* [Task prompt]:
Reproduce, exactly, the lines of the material below from the line containing "none -> yellow brick A2:B2 level 1" through the line containing "green brick A7:A8", with both end lines included and nothing else.

Material for this task START

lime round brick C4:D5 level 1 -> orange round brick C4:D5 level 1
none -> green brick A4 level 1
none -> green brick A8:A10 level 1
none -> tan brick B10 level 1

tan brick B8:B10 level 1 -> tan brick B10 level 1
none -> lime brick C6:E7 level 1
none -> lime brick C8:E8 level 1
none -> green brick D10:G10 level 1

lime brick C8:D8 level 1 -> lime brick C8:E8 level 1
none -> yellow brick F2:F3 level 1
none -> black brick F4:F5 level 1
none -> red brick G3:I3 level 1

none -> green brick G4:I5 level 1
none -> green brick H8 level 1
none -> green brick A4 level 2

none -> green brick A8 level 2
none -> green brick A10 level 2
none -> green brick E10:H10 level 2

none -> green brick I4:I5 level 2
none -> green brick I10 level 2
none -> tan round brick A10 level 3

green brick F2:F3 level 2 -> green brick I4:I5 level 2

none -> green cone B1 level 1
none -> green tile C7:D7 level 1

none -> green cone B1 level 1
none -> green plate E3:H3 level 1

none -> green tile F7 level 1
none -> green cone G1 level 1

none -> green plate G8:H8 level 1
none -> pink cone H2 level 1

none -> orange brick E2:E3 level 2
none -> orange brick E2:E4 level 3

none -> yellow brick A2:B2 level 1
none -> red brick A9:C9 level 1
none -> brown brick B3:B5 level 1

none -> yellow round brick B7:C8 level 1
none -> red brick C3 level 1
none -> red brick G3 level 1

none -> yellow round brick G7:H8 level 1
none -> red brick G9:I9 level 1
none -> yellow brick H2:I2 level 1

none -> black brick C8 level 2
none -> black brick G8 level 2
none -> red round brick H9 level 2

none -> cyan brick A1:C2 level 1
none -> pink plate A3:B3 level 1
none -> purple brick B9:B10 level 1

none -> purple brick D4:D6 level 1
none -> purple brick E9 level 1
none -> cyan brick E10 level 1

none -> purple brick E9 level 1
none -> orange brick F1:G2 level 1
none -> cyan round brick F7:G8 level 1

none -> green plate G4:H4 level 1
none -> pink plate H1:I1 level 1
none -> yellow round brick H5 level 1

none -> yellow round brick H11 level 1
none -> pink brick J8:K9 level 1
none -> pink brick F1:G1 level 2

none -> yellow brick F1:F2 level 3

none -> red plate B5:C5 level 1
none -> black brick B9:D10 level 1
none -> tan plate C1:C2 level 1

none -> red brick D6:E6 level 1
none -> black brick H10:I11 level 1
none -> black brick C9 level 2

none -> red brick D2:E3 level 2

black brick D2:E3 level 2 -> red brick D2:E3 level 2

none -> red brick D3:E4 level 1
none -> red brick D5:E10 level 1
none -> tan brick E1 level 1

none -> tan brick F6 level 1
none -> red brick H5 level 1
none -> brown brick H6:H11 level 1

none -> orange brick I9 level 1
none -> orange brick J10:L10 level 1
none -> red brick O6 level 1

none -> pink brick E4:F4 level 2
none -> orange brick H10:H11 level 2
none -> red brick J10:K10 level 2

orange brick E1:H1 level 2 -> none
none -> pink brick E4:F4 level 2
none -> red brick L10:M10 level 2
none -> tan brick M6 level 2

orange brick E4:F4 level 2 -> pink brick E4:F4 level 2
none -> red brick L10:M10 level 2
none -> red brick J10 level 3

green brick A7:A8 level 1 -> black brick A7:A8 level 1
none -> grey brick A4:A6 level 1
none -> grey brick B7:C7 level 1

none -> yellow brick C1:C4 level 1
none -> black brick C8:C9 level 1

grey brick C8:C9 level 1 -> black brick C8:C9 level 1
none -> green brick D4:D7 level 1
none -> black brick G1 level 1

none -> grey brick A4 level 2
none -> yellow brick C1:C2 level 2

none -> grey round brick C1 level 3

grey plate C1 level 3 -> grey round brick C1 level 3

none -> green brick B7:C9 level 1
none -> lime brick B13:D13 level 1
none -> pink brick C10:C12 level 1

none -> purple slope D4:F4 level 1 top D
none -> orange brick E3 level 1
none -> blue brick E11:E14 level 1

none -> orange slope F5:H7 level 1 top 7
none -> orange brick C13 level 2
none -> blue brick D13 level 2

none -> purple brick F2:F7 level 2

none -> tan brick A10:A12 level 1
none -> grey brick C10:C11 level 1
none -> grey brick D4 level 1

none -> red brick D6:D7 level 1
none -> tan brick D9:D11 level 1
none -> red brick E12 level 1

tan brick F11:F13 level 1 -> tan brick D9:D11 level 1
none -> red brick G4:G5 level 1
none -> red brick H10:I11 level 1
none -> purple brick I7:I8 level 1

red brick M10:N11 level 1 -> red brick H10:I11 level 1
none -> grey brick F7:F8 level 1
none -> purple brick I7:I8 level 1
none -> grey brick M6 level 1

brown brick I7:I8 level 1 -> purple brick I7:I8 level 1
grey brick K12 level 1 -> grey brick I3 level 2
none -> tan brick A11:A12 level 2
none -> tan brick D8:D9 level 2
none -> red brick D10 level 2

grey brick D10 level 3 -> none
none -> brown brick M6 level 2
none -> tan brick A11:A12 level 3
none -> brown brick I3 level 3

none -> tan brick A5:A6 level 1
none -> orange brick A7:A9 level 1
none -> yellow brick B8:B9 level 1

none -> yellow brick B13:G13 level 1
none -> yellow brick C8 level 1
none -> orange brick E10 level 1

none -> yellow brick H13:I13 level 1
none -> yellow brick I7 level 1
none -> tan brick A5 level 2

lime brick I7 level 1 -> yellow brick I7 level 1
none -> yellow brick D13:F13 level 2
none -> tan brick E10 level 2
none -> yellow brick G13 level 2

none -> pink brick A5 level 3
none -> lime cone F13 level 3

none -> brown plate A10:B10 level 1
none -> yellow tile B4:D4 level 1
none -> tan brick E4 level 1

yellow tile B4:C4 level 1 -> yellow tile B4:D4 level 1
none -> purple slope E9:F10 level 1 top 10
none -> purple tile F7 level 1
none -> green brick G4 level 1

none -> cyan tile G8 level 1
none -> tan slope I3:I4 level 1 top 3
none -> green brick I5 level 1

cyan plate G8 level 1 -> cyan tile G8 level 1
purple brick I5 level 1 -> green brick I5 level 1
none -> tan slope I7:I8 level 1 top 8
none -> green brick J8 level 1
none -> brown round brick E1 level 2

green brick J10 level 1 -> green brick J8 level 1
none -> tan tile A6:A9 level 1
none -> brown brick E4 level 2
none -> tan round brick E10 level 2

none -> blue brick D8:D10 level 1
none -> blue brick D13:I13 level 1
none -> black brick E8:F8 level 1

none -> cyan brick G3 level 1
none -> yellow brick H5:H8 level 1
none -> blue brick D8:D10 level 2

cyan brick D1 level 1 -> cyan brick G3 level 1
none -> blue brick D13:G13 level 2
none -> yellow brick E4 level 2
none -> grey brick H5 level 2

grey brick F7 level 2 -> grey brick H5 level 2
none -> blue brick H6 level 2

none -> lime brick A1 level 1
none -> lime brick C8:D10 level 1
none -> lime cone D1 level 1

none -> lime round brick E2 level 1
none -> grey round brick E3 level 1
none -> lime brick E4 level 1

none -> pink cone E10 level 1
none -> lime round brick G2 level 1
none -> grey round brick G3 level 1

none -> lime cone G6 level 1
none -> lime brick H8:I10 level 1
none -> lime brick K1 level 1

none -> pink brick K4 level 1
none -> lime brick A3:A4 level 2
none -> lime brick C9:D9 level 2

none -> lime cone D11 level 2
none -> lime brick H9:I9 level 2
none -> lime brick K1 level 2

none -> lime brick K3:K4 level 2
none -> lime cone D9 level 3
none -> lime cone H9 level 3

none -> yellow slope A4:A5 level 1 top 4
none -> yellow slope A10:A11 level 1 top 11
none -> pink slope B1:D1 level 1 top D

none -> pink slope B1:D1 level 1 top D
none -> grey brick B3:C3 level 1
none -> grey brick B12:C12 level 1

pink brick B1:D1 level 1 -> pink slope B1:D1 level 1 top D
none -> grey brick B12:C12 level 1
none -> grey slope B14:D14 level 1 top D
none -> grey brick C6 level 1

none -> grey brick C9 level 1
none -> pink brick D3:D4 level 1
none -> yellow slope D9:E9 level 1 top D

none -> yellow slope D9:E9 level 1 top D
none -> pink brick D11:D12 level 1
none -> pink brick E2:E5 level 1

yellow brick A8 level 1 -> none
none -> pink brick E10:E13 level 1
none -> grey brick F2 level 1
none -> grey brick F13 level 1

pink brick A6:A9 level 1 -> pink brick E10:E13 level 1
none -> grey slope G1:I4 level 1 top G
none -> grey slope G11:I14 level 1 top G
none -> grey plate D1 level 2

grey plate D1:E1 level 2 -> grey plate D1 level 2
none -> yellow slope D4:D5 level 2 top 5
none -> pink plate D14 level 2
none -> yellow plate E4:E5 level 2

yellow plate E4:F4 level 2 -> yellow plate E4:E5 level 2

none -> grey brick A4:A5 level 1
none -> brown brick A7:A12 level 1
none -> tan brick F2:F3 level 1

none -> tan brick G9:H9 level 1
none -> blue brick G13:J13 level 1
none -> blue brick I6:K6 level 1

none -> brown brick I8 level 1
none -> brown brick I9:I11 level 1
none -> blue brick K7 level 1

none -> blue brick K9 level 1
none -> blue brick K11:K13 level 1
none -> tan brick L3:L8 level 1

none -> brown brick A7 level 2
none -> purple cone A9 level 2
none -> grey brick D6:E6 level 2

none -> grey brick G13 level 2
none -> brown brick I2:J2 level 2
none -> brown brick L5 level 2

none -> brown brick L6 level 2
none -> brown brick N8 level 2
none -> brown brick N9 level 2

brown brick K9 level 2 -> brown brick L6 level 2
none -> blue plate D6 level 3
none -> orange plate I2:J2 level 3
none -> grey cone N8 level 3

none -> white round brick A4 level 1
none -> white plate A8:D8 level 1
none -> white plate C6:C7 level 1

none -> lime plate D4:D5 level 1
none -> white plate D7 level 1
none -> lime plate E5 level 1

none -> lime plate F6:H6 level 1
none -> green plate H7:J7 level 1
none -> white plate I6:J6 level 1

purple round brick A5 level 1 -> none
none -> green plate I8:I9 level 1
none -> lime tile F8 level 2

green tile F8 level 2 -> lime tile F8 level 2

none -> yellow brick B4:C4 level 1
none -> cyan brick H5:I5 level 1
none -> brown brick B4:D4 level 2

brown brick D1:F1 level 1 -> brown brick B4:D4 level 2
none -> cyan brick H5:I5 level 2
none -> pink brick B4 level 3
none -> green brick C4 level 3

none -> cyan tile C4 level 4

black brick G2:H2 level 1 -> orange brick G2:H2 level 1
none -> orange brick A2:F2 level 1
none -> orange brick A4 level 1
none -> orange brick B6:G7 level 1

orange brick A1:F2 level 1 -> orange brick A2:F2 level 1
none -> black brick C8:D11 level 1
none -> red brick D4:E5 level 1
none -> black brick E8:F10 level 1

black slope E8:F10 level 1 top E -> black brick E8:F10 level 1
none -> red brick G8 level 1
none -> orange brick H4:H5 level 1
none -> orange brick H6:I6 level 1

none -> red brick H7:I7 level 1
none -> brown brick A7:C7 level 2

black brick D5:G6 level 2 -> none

Material for this task END

* [Task answer]:
none -> yellow brick A2:B2 level 1
none -> red brick A9:C9 level 1
none -> brown brick B3:B5 level 1

none -> yellow round brick B7:C8 level 1
none -> red brick C3 level 1
none -> red brick G3 level 1

none -> yellow round brick G7:H8 level 1
none -> red brick G9:I9 level 1
none -> yellow brick H2:I2 level 1

none -> black brick C8 level 2
none -> black brick G8 level 2
none -> red round brick H9 level 2

none -> cyan brick A1:C2 level 1
none -> pink plate A3:B3 level 1
none -> purple brick B9:B10 level 1

none -> purple brick D4:D6 level 1
none -> purple brick E9 level 1
none -> cyan brick E10 level 1

none -> purple brick E9 level 1
none -> orange brick F1:G2 level 1
none -> cyan round brick F7:G8 level 1

none -> green plate G4:H4 level 1
none -> pink plate H1:I1 level 1
none -> yellow round brick H5 level 1

none -> yellow round brick H11 level 1
none -> pink brick J8:K9 level 1
none -> pink brick F1:G1 level 2

none -> yellow brick F1:F2 level 3

none -> red plate B5:C5 level 1
none -> black brick B9:D10 level 1
none -> tan plate C1:C2 level 1

none -> red brick D6:E6 level 1
none -> black brick H10:I11 level 1
none -> black brick C9 level 2

none -> red brick D2:E3 level 2

black brick D2:E3 level 2 -> red brick D2:E3 level 2

none -> red brick D3:E4 level 1
none -> red brick D5:E10 level 1
none -> tan brick E1 level 1

none -> tan brick F6 level 1
none -> red brick H5 level 1
none -> brown brick H6:H11 level 1

none -> orange brick I9 level 1
none -> orange brick J10:L10 level 1
none -> red brick O6 level 1

none -> pink brick E4:F4 level 2
none -> orange brick H10:H11 level 2
none -> red brick J10:K10 level 2

orange brick E1:H1 level 2 -> none
none -> pink brick E4:F4 level 2
none -> red brick L10:M10 level 2
none -> tan brick M6 level 2

orange brick E4:F4 level 2 -> pink brick E4:F4 level 2
none -> red brick L10:M10 level 2
none -> red brick J10 level 3

green brick A7:A8 level 1 -> black brick A7:A8 level 1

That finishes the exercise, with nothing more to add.